● PROMPT
Wherever an image appears in the data, omit it and copy all the remaining text word for word.

#### MATERIAL SUPPLIED ####

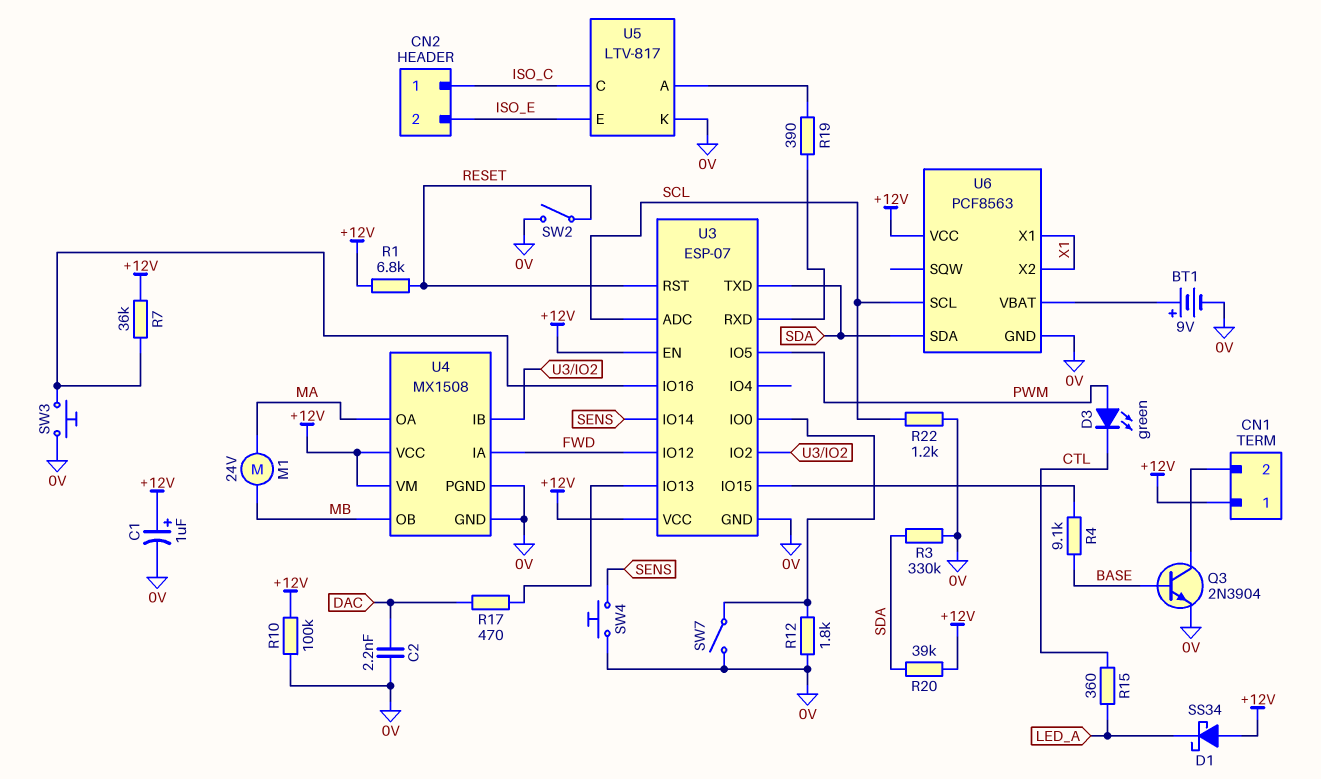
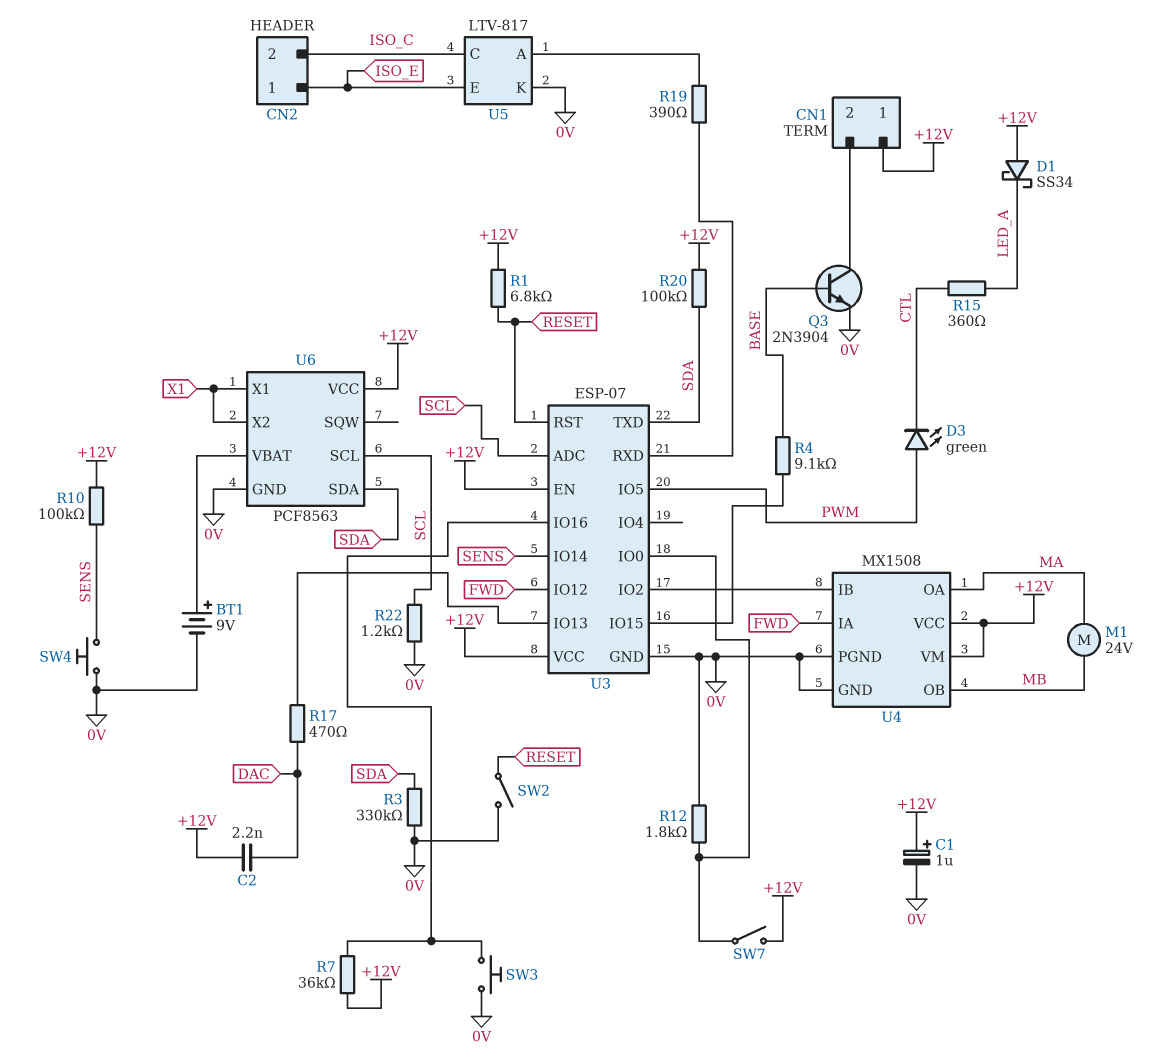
C2: 2.2nF (0V, DAC) -> 2.2nF (+12V, DAC)
CN2 pin 1: ISO_C -> ISO_E
CN2 pin 2: ISO_E -> ISO_C
R10: 100k (+12V, 0V) -> 100k (+12V, SENS)
R20: 39k (+12V, SDA) -> 100k (+12V, SDA)
SW7: switch (0V, U3/IO0) -> switch (+12V, U3/IO0)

####

● OUTPUT
C2: 2.2nF (0V, DAC) -> 2.2nF (+12V, DAC)
CN2 pin 1: ISO_C -> ISO_E
CN2 pin 2: ISO_E -> ISO_C
R10: 100k (+12V, 0V) -> 100k (+12V, SENS)
R20: 39k (+12V, SDA) -> 100k (+12V, SDA)
SW7: switch (0V, U3/IO0) -> switch (+12V, U3/IO0)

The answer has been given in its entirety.